What needs to be done -> Would you repeat the listing exactly, without any of its images?

Information supplied ->
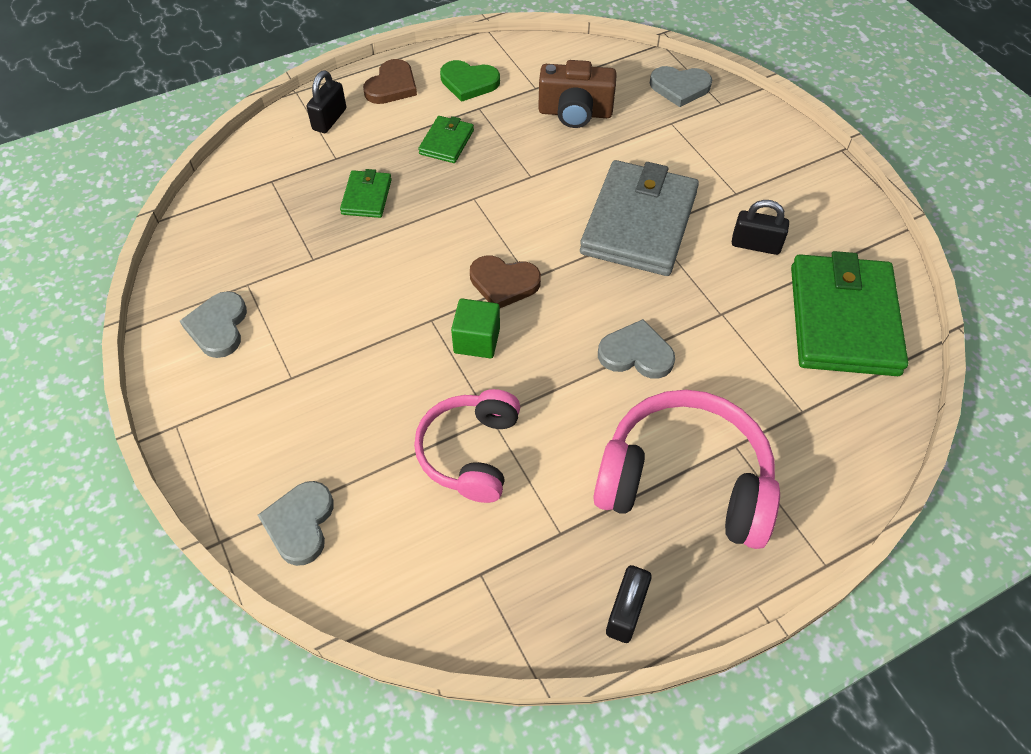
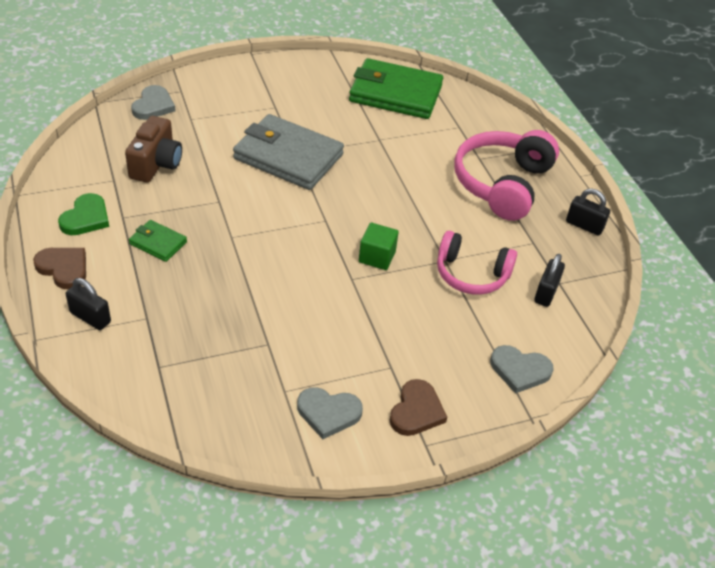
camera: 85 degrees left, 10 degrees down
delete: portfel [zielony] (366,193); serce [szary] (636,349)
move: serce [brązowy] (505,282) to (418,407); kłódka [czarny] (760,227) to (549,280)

Exercise response ->
camera: 85 degrees left, 10 degrees down
delete: portfel [zielony] (366,193); serce [szary] (636,349)
move: serce [brązowy] (505,282) to (418,407); kłódka [czarny] (760,227) to (549,280)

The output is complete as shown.